Geometric shape edit sequences:

· · · · · · ·

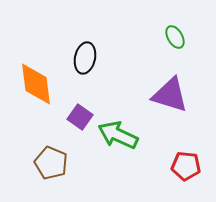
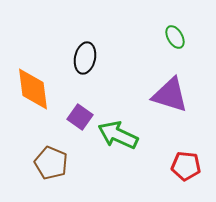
orange diamond: moved 3 px left, 5 px down
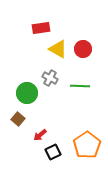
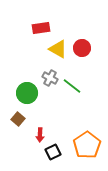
red circle: moved 1 px left, 1 px up
green line: moved 8 px left; rotated 36 degrees clockwise
red arrow: rotated 48 degrees counterclockwise
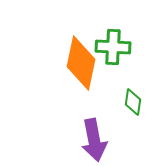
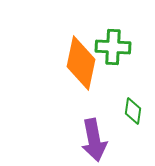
green diamond: moved 9 px down
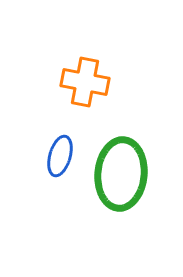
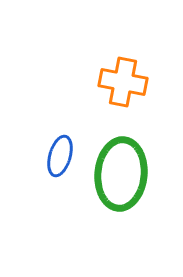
orange cross: moved 38 px right
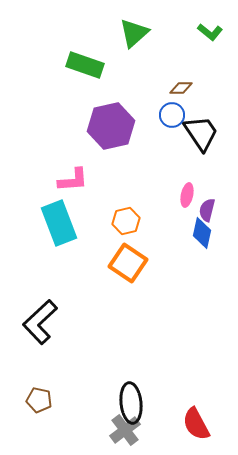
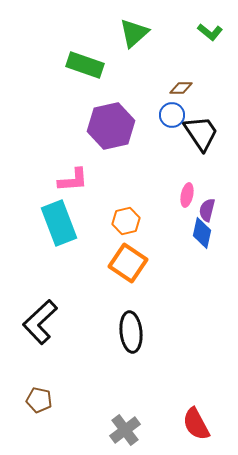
black ellipse: moved 71 px up
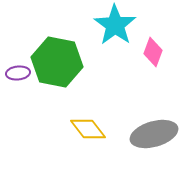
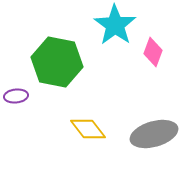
purple ellipse: moved 2 px left, 23 px down
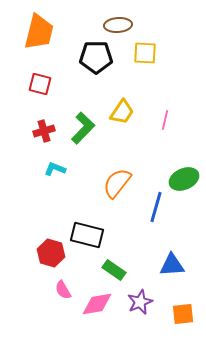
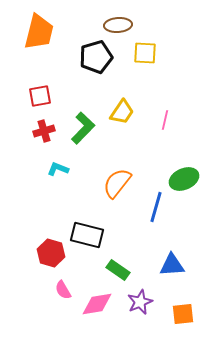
black pentagon: rotated 16 degrees counterclockwise
red square: moved 12 px down; rotated 25 degrees counterclockwise
cyan L-shape: moved 3 px right
green rectangle: moved 4 px right
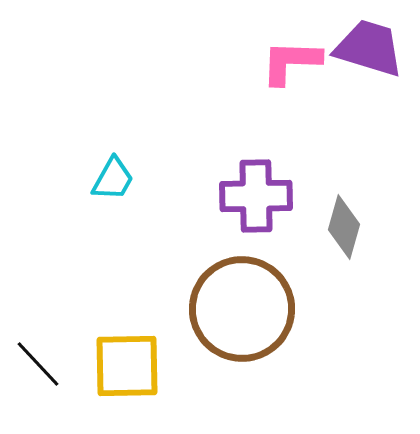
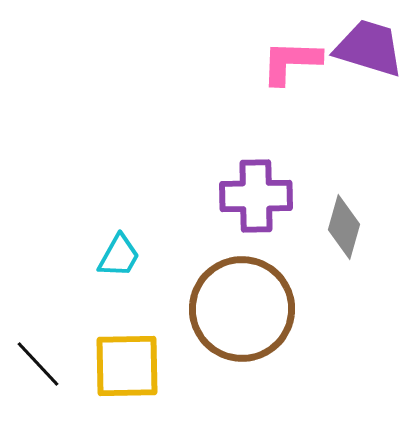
cyan trapezoid: moved 6 px right, 77 px down
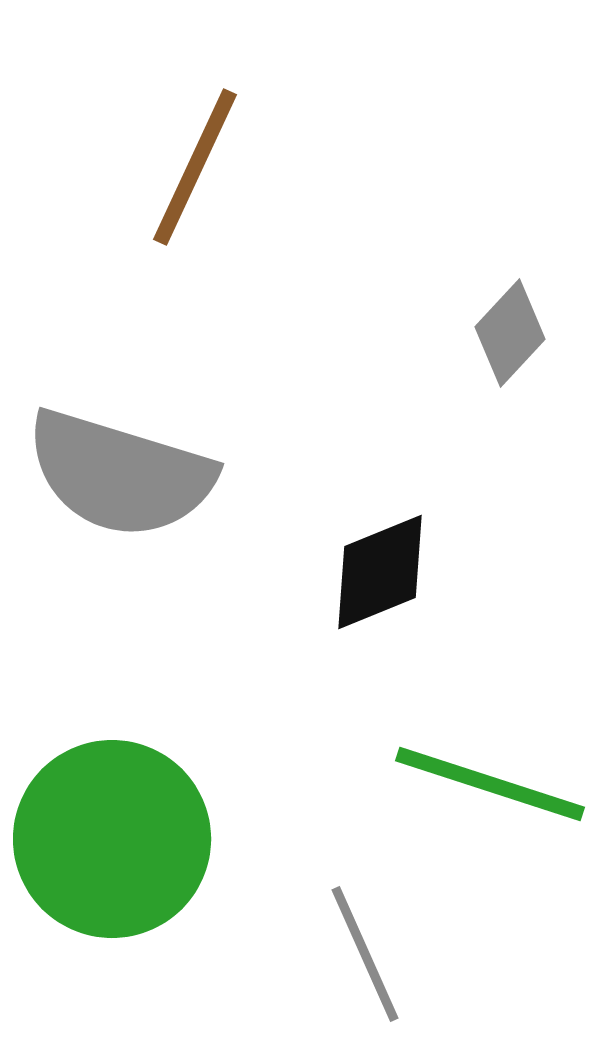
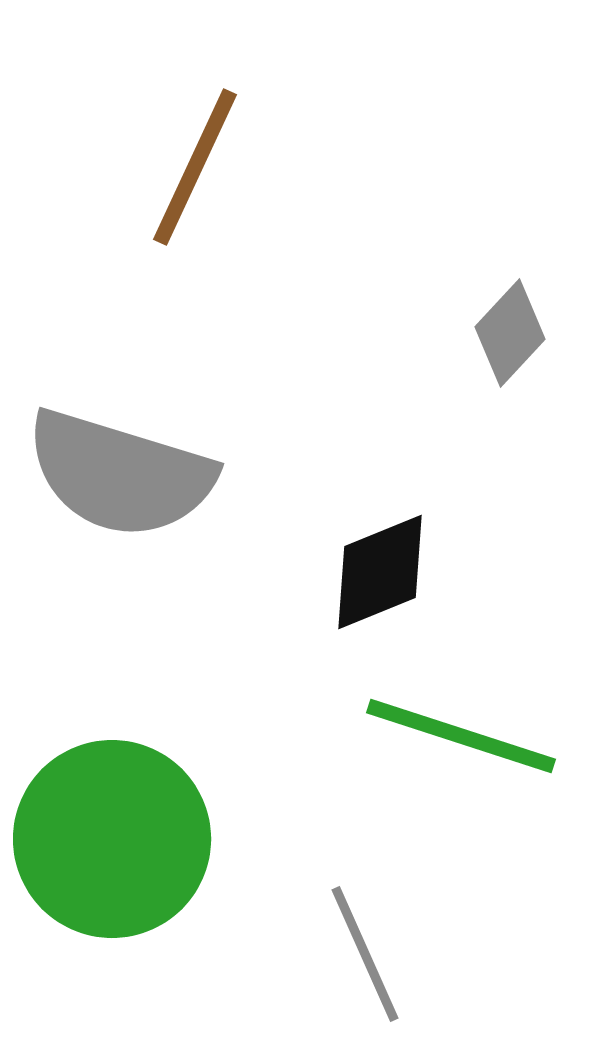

· · · · · · ·

- WORK TO BE COMPLETED
Every line of the records above should be copied exactly, while the pictures are left behind.

- RESPONSE TO THE EXERCISE
orange diamond: moved 3 px left, 5 px down
red circle: moved 1 px left, 1 px up
green line: moved 8 px left; rotated 36 degrees clockwise
red arrow: rotated 48 degrees counterclockwise
green diamond: moved 9 px down
orange cross: moved 38 px right
black ellipse: moved 71 px up
purple ellipse: moved 2 px left, 23 px down
black pentagon: rotated 16 degrees counterclockwise
red square: moved 12 px down; rotated 25 degrees counterclockwise
cyan L-shape: moved 3 px right
green rectangle: moved 4 px right
cyan trapezoid: moved 6 px right, 77 px down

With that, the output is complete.